Try it:
Reproduce word for word, from the entries below, the line with "[258 130 288 194]", the line with "[151 230 217 339]", and every line between them, and nothing more.

Material supplied:
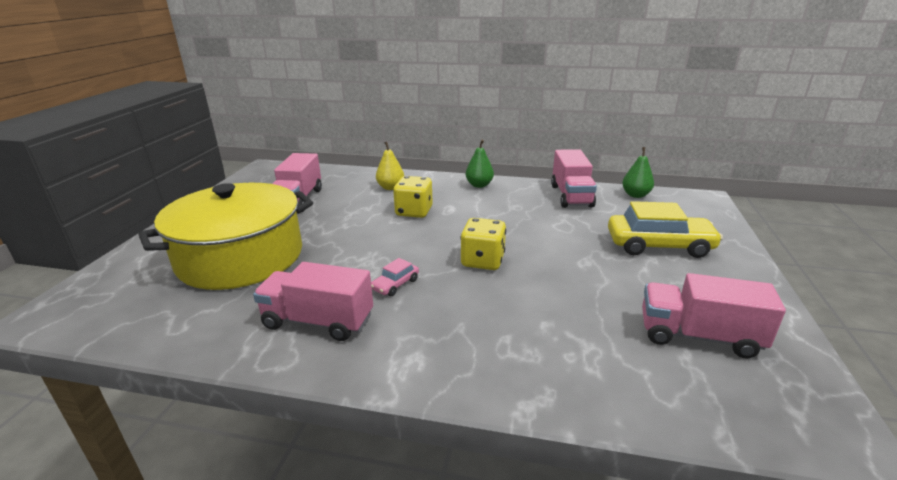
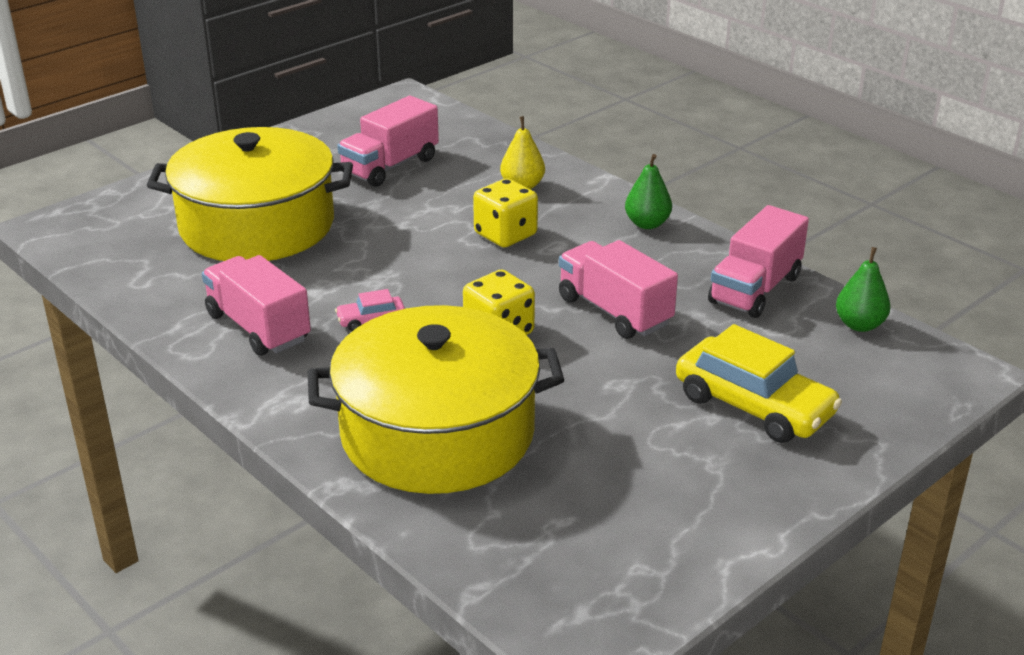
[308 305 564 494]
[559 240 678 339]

...

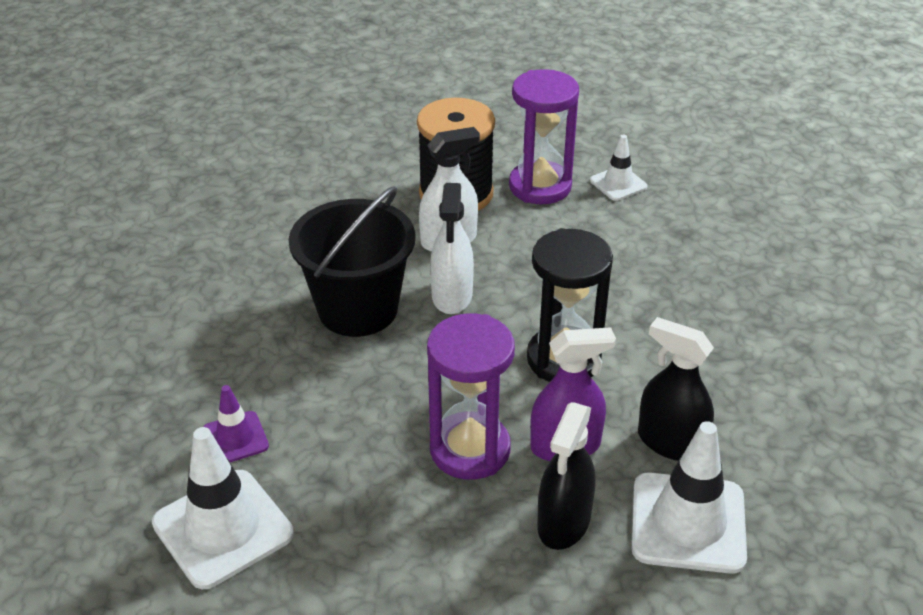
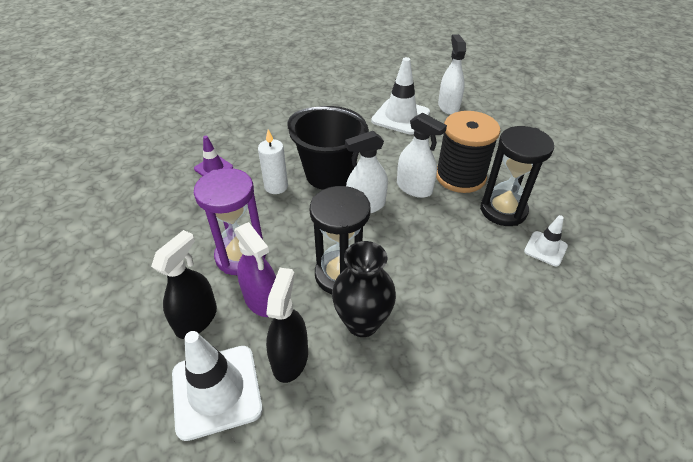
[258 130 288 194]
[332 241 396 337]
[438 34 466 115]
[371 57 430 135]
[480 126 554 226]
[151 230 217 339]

Answer for this exercise:
[258 130 288 194]
[332 241 396 337]
[438 34 466 115]
[371 57 430 135]
[480 126 554 226]
[151 230 217 339]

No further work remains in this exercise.